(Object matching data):
++++++++++
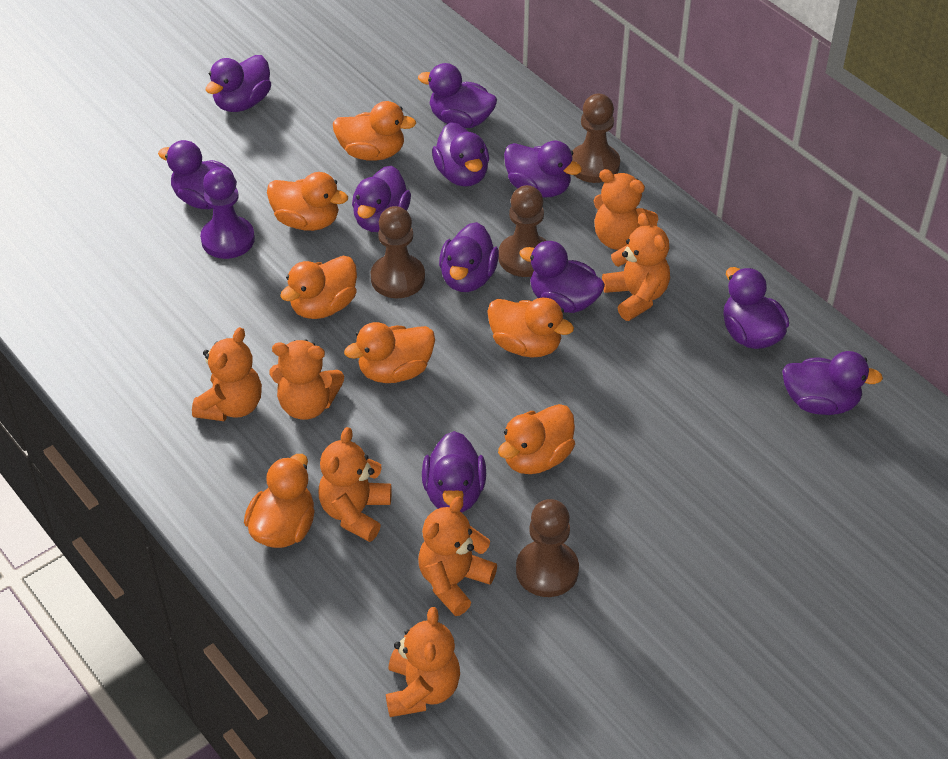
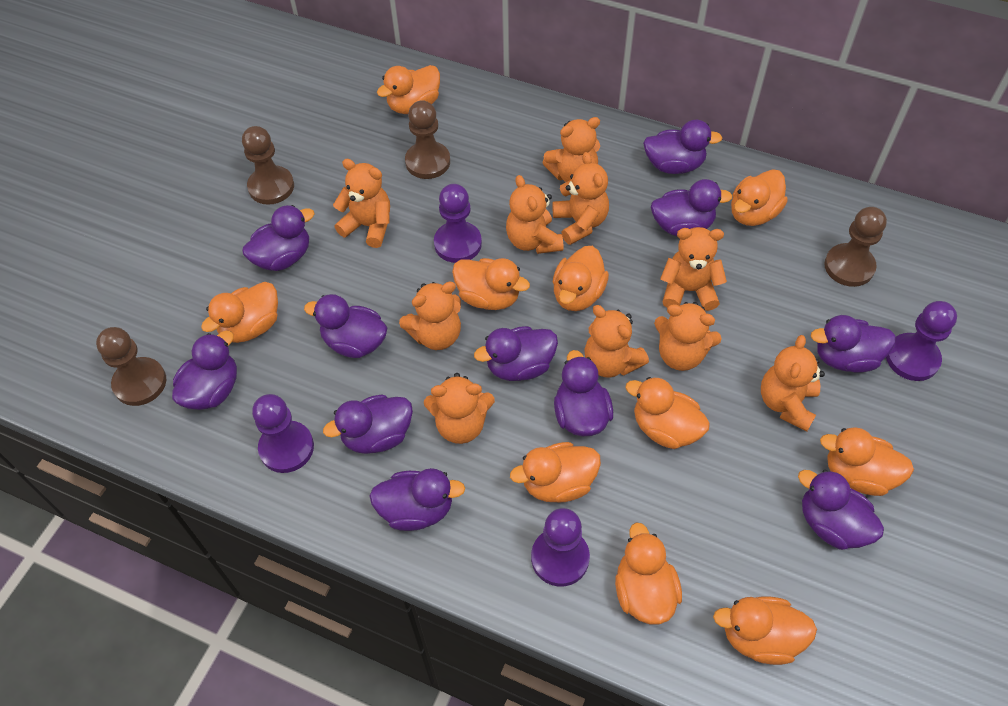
orange duck: 7 -> 10
orange teddy bear: 7 -> 10
purple pawn: 1 -> 4

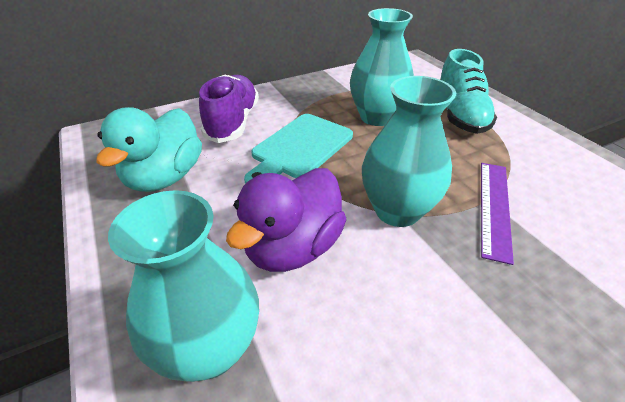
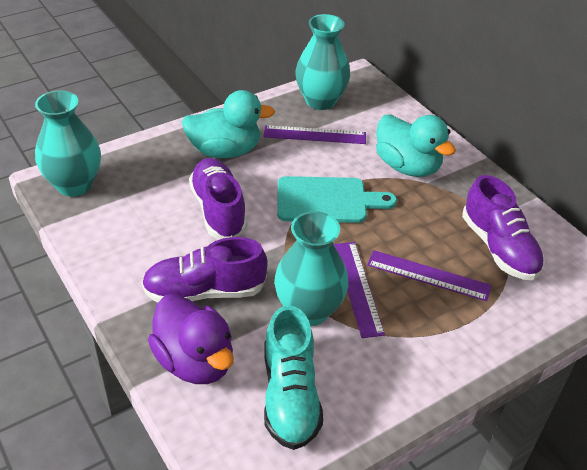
purple ruler: 1 -> 3
purple shoe: 1 -> 3
turquoise duck: 1 -> 2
++++++++++
(HOW TO COMPLETE THIS TASK): Every line above should be output exactly, except for the pictures.

(RESULT OF THE EXERCISE):
orange duck: 7 -> 10
orange teddy bear: 7 -> 10
purple pawn: 1 -> 4

purple ruler: 1 -> 3
purple shoe: 1 -> 3
turquoise duck: 1 -> 2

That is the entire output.